The input
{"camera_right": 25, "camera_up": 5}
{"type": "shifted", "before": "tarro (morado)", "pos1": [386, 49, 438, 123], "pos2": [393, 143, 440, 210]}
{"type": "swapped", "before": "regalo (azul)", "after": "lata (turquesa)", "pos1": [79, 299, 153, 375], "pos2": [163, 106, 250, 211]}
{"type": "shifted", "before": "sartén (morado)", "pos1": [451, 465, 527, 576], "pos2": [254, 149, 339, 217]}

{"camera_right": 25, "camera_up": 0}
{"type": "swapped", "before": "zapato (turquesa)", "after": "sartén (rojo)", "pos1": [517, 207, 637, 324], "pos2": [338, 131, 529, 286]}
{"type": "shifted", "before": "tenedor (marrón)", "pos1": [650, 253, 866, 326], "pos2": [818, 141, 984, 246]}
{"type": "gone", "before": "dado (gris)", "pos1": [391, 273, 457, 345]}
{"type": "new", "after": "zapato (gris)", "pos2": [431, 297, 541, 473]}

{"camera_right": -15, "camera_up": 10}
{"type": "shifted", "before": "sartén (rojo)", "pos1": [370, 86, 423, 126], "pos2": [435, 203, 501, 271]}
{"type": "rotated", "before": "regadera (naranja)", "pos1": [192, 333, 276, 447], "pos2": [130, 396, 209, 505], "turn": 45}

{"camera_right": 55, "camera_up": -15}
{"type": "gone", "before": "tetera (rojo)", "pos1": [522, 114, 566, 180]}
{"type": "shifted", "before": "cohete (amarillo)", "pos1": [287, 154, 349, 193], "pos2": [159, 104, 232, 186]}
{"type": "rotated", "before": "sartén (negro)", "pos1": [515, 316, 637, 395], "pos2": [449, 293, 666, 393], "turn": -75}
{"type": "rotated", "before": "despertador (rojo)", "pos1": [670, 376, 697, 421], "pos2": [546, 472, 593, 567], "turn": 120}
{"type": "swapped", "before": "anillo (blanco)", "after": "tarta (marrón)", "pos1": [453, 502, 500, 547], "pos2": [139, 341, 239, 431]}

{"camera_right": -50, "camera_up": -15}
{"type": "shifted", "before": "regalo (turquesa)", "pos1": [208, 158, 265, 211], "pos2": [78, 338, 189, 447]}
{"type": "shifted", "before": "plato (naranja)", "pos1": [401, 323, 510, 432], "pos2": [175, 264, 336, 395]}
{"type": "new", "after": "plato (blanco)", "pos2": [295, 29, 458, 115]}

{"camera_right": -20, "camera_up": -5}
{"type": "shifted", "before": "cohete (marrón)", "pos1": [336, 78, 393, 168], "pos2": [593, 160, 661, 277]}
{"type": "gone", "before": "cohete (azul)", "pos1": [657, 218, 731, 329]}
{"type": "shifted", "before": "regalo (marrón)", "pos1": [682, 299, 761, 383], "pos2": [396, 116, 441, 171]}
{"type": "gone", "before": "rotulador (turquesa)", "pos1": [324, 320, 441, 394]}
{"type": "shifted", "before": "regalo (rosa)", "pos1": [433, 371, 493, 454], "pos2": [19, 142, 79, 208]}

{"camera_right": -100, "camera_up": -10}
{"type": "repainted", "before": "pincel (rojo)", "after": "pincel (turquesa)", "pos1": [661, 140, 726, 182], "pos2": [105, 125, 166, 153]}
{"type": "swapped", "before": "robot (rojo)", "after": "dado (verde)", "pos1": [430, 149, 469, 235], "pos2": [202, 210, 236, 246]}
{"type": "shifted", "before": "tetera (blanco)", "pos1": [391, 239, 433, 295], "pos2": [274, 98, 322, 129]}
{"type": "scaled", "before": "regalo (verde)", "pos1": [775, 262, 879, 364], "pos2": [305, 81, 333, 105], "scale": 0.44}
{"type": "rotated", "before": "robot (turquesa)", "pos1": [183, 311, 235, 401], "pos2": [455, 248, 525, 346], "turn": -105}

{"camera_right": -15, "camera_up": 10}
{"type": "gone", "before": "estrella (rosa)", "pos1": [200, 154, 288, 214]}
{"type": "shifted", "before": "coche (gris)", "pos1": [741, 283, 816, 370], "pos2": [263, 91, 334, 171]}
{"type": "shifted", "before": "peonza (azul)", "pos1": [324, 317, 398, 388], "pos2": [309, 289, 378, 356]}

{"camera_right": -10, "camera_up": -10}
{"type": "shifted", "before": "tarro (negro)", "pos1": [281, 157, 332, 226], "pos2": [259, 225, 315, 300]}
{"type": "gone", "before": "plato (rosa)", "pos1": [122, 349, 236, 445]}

Brief
All records are to be retyped exactly. None may be omitted.

Result
{"camera_right": 25, "camera_up": 5}
{"type": "shifted", "before": "tarro (morado)", "pos1": [386, 49, 438, 123], "pos2": [393, 143, 440, 210]}
{"type": "swapped", "before": "regalo (azul)", "after": "lata (turquesa)", "pos1": [79, 299, 153, 375], "pos2": [163, 106, 250, 211]}
{"type": "shifted", "before": "sartén (morado)", "pos1": [451, 465, 527, 576], "pos2": [254, 149, 339, 217]}

{"camera_right": 25, "camera_up": 0}
{"type": "swapped", "before": "zapato (turquesa)", "after": "sartén (rojo)", "pos1": [517, 207, 637, 324], "pos2": [338, 131, 529, 286]}
{"type": "shifted", "before": "tenedor (marrón)", "pos1": [650, 253, 866, 326], "pos2": [818, 141, 984, 246]}
{"type": "gone", "before": "dado (gris)", "pos1": [391, 273, 457, 345]}
{"type": "new", "after": "zapato (gris)", "pos2": [431, 297, 541, 473]}

{"camera_right": -15, "camera_up": 10}
{"type": "shifted", "before": "sartén (rojo)", "pos1": [370, 86, 423, 126], "pos2": [435, 203, 501, 271]}
{"type": "rotated", "before": "regadera (naranja)", "pos1": [192, 333, 276, 447], "pos2": [130, 396, 209, 505], "turn": 45}

{"camera_right": 55, "camera_up": -15}
{"type": "gone", "before": "tetera (rojo)", "pos1": [522, 114, 566, 180]}
{"type": "shifted", "before": "cohete (amarillo)", "pos1": [287, 154, 349, 193], "pos2": [159, 104, 232, 186]}
{"type": "rotated", "before": "sartén (negro)", "pos1": [515, 316, 637, 395], "pos2": [449, 293, 666, 393], "turn": -75}
{"type": "rotated", "before": "despertador (rojo)", "pos1": [670, 376, 697, 421], "pos2": [546, 472, 593, 567], "turn": 120}
{"type": "swapped", "before": "anillo (blanco)", "after": "tarta (marrón)", "pos1": [453, 502, 500, 547], "pos2": [139, 341, 239, 431]}

{"camera_right": -50, "camera_up": -15}
{"type": "shifted", "before": "regalo (turquesa)", "pos1": [208, 158, 265, 211], "pos2": [78, 338, 189, 447]}
{"type": "shifted", "before": "plato (naranja)", "pos1": [401, 323, 510, 432], "pos2": [175, 264, 336, 395]}
{"type": "new", "after": "plato (blanco)", "pos2": [295, 29, 458, 115]}

{"camera_right": -20, "camera_up": -5}
{"type": "shifted", "before": "cohete (marrón)", "pos1": [336, 78, 393, 168], "pos2": [593, 160, 661, 277]}
{"type": "gone", "before": "cohete (azul)", "pos1": [657, 218, 731, 329]}
{"type": "shifted", "before": "regalo (marrón)", "pos1": [682, 299, 761, 383], "pos2": [396, 116, 441, 171]}
{"type": "gone", "before": "rotulador (turquesa)", "pos1": [324, 320, 441, 394]}
{"type": "shifted", "before": "regalo (rosa)", "pos1": [433, 371, 493, 454], "pos2": [19, 142, 79, 208]}

{"camera_right": -100, "camera_up": -10}
{"type": "repainted", "before": "pincel (rojo)", "after": "pincel (turquesa)", "pos1": [661, 140, 726, 182], "pos2": [105, 125, 166, 153]}
{"type": "swapped", "before": "robot (rojo)", "after": "dado (verde)", "pos1": [430, 149, 469, 235], "pos2": [202, 210, 236, 246]}
{"type": "shifted", "before": "tetera (blanco)", "pos1": [391, 239, 433, 295], "pos2": [274, 98, 322, 129]}
{"type": "scaled", "before": "regalo (verde)", "pos1": [775, 262, 879, 364], "pos2": [305, 81, 333, 105], "scale": 0.44}
{"type": "rotated", "before": "robot (turquesa)", "pos1": [183, 311, 235, 401], "pos2": [455, 248, 525, 346], "turn": -105}

{"camera_right": -15, "camera_up": 10}
{"type": "gone", "before": "estrella (rosa)", "pos1": [200, 154, 288, 214]}
{"type": "shifted", "before": "coche (gris)", "pos1": [741, 283, 816, 370], "pos2": [263, 91, 334, 171]}
{"type": "shifted", "before": "peonza (azul)", "pos1": [324, 317, 398, 388], "pos2": [309, 289, 378, 356]}

{"camera_right": -10, "camera_up": -10}
{"type": "shifted", "before": "tarro (negro)", "pos1": [281, 157, 332, 226], "pos2": [259, 225, 315, 300]}
{"type": "gone", "before": "plato (rosa)", "pos1": [122, 349, 236, 445]}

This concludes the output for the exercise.